## What you have to do
Return the full listing word for word, but drop every picture from it.
-------
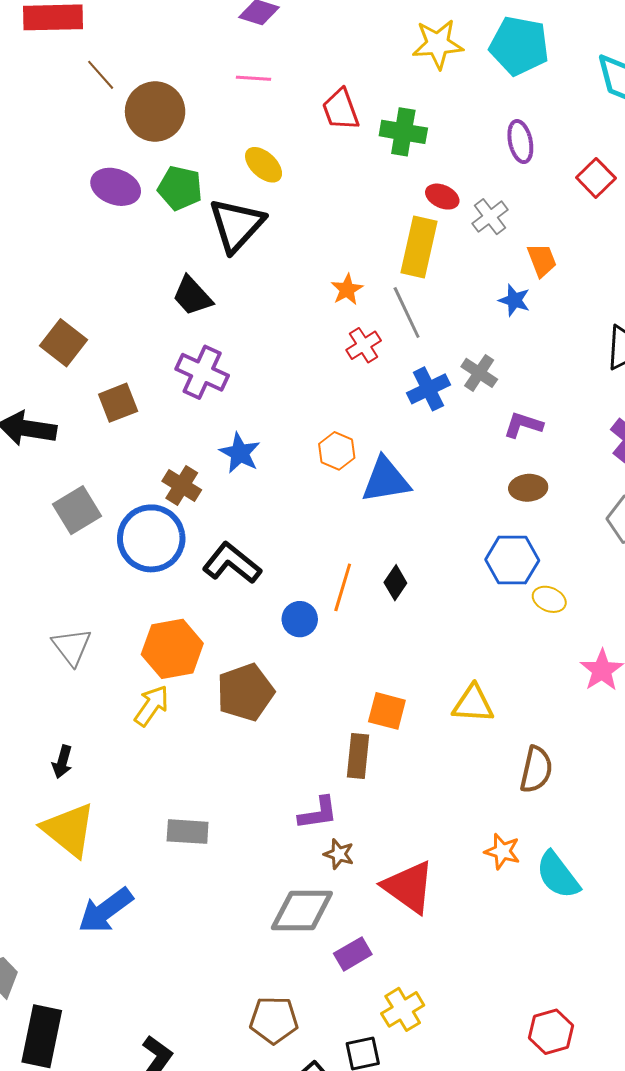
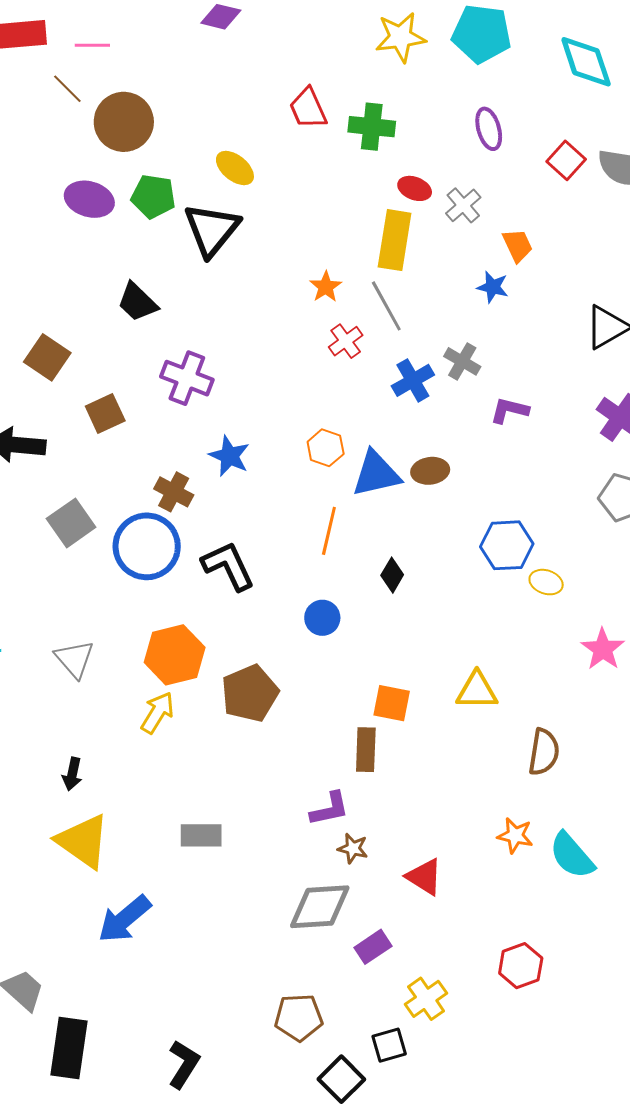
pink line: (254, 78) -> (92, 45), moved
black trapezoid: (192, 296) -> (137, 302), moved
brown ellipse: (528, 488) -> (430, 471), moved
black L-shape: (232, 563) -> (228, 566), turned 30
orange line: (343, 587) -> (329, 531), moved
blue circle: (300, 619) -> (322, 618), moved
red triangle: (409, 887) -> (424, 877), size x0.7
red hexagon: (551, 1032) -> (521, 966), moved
-------
## Answer for this exercise
pink line: (254, 78) -> (92, 45), moved
black trapezoid: (192, 296) -> (137, 302), moved
brown ellipse: (528, 488) -> (430, 471), moved
black L-shape: (232, 563) -> (228, 566), turned 30
orange line: (343, 587) -> (329, 531), moved
blue circle: (300, 619) -> (322, 618), moved
red triangle: (409, 887) -> (424, 877), size x0.7
red hexagon: (551, 1032) -> (521, 966), moved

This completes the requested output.